Prompt - Count the lines in the entries below that contain the string "autoBeamOff", matching case exactly, and give only that number.

Available records -
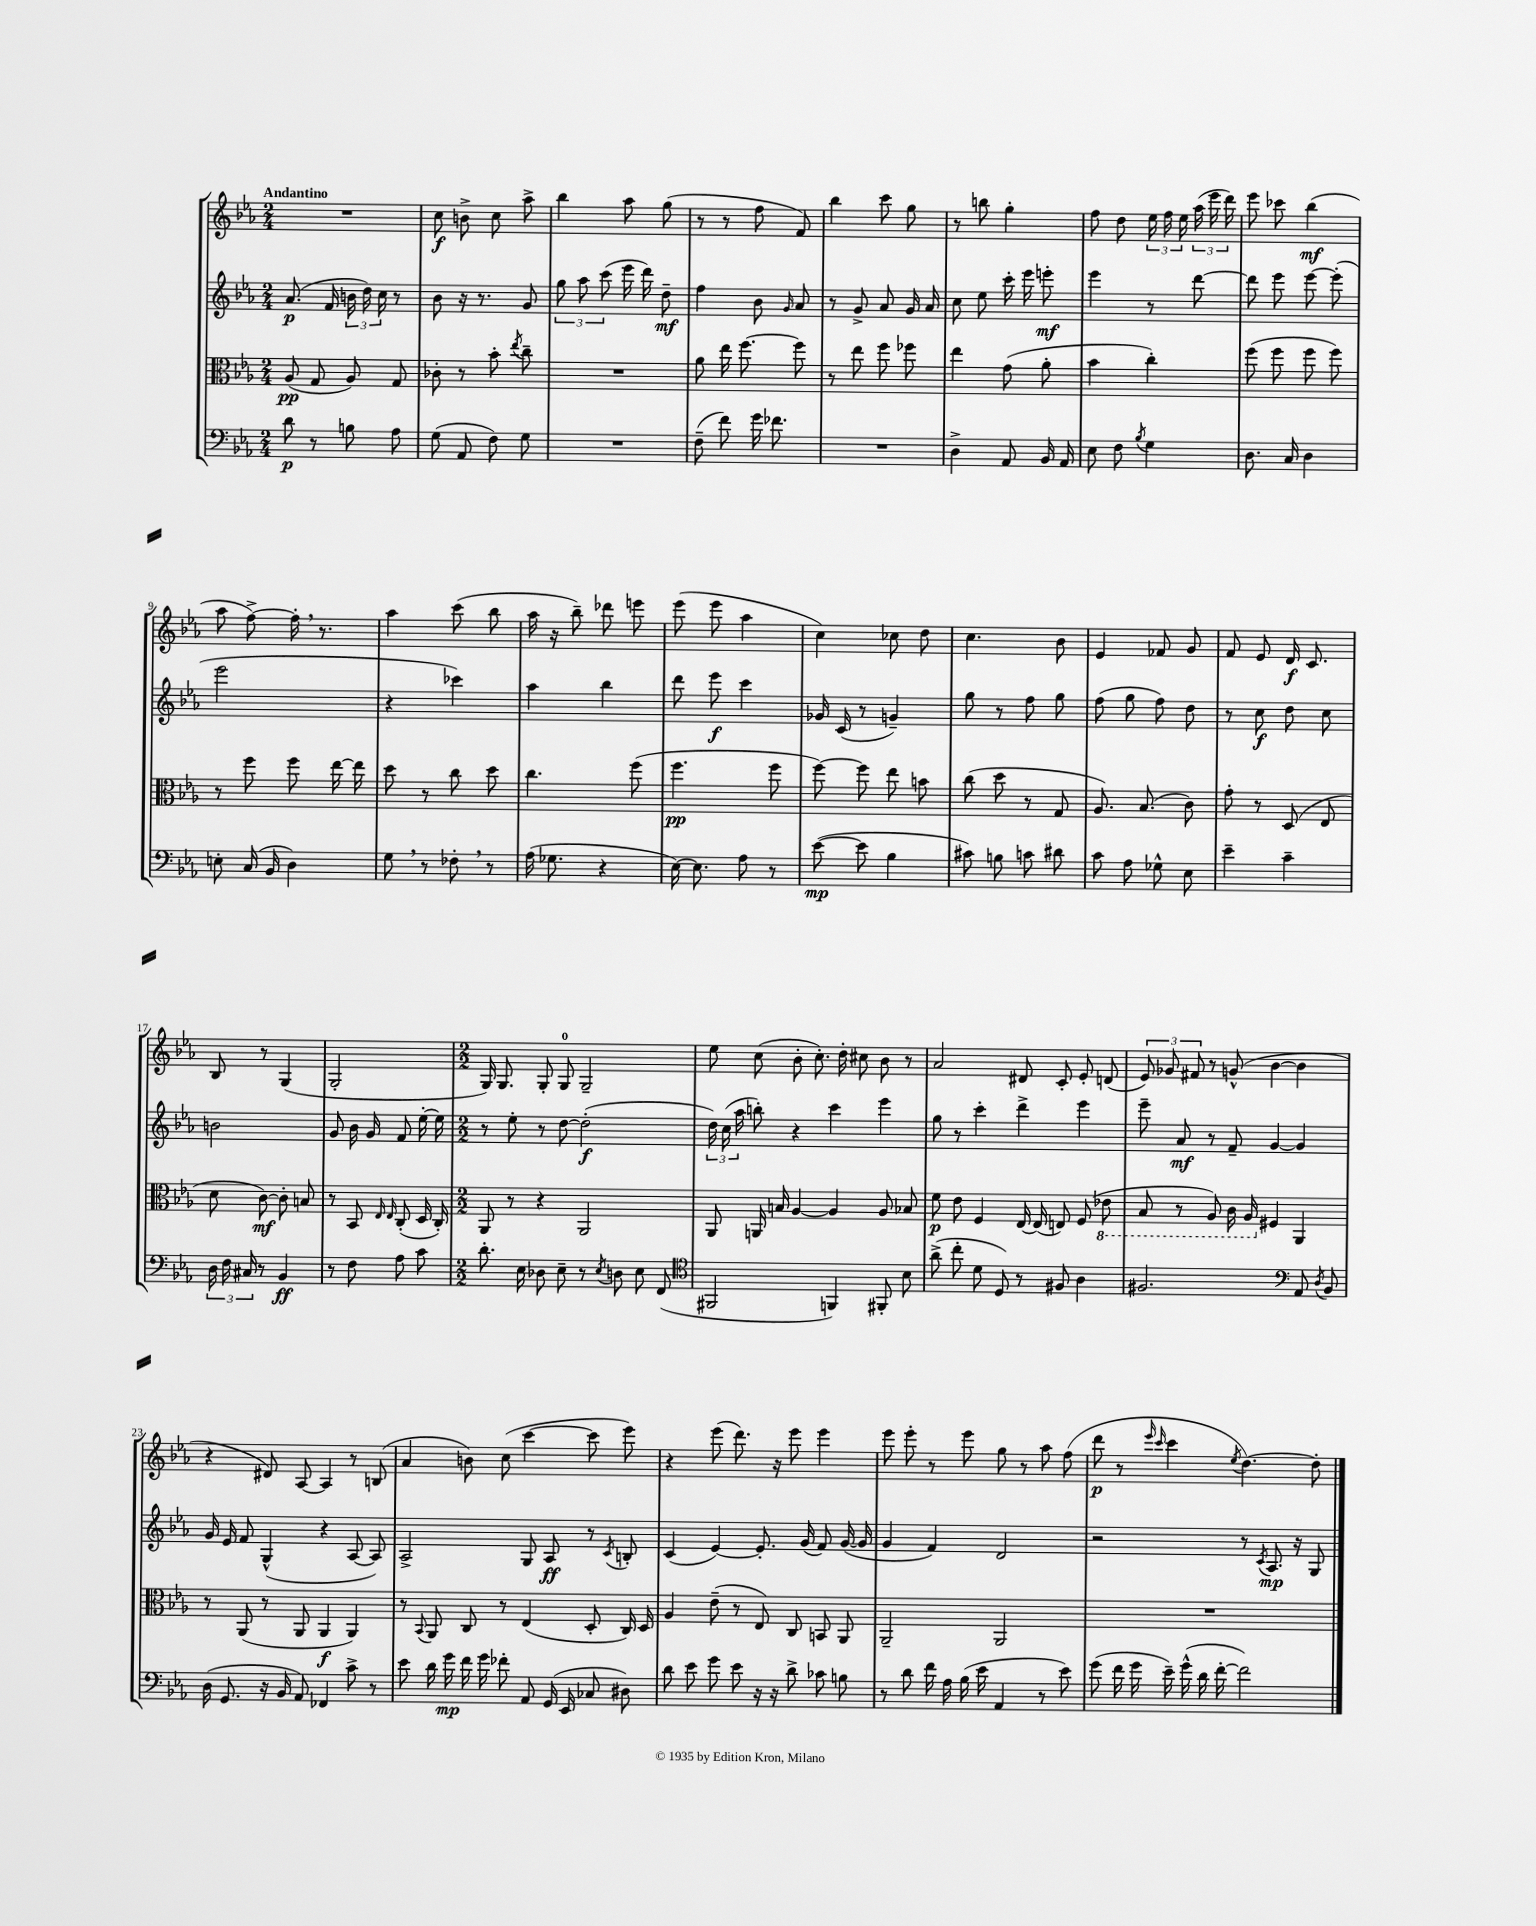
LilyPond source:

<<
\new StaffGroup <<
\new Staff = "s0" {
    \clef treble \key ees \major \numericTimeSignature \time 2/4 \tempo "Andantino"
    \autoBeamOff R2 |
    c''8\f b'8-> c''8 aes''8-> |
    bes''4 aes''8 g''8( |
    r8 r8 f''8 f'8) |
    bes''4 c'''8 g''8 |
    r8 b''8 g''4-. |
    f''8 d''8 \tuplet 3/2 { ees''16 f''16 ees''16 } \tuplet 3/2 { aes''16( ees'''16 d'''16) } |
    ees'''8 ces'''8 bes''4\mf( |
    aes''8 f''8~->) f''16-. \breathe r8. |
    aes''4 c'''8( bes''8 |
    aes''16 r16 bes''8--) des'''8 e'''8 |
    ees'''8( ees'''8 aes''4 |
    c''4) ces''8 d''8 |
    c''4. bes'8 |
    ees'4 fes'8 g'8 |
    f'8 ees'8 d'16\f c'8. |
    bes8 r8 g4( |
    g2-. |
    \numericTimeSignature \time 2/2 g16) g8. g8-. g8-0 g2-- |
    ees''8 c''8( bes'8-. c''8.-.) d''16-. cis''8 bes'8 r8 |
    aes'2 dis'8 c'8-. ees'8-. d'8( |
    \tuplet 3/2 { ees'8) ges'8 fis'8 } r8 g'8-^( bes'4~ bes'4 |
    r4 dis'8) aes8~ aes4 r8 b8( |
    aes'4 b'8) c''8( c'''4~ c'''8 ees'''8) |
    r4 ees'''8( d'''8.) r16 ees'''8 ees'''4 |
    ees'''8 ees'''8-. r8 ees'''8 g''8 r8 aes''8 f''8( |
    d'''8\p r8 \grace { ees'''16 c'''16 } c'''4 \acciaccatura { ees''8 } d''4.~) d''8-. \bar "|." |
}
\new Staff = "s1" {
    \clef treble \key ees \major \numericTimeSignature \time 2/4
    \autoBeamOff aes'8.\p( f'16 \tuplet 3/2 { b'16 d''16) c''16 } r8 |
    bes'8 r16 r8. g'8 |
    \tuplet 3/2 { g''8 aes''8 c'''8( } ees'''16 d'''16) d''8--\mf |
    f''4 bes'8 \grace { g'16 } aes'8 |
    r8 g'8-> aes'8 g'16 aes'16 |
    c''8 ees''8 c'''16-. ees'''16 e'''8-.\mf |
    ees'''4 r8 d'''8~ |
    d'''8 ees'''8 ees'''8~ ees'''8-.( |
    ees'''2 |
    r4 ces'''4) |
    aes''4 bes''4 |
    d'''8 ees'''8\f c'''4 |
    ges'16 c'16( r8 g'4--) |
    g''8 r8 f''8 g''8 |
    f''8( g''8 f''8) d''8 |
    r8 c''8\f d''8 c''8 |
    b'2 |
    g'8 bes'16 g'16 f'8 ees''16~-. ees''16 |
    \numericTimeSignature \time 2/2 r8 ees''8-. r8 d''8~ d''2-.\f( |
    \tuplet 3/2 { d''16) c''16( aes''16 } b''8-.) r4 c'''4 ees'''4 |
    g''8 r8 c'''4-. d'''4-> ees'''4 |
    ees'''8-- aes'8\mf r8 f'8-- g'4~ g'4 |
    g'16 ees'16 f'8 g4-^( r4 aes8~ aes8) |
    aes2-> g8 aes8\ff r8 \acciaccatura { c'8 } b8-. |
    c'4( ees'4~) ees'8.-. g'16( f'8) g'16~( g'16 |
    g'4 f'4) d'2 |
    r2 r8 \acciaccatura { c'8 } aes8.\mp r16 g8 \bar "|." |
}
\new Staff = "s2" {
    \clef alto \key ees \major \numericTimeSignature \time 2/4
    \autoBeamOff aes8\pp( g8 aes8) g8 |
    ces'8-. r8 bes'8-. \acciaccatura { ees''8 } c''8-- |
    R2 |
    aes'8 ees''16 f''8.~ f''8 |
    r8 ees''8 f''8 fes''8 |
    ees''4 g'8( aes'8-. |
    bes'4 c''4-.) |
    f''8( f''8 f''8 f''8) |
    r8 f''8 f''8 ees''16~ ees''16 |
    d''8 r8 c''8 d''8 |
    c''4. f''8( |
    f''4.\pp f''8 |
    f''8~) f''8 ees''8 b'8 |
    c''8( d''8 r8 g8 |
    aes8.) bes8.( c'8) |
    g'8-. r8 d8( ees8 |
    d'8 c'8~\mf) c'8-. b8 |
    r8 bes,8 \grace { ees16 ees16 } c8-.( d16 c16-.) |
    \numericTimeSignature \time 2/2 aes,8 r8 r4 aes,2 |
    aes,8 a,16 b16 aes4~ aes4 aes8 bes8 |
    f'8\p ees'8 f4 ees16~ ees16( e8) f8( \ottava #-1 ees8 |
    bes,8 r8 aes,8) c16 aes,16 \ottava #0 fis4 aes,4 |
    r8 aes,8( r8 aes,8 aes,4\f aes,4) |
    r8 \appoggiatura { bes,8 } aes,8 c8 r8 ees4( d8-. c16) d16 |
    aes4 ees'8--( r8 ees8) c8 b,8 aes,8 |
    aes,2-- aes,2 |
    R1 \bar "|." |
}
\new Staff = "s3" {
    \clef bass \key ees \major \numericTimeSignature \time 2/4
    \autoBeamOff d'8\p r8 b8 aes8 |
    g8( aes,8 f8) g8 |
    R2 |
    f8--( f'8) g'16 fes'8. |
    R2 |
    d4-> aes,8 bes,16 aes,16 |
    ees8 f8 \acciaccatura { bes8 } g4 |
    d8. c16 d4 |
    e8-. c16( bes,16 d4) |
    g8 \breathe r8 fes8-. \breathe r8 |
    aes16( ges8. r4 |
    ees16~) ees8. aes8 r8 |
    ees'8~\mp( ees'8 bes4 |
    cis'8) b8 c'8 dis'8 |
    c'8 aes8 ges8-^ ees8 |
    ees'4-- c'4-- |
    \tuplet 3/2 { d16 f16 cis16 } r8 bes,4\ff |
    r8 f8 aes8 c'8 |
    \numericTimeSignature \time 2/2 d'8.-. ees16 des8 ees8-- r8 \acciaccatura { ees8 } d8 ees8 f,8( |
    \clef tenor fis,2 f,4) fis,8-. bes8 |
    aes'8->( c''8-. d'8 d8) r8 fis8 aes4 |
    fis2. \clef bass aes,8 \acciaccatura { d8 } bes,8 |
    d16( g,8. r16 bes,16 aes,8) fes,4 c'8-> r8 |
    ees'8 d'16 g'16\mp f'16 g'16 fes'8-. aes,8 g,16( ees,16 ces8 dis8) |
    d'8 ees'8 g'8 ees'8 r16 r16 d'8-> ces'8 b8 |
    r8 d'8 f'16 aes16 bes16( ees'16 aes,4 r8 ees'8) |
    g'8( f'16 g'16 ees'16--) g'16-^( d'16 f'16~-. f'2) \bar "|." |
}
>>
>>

Result - 4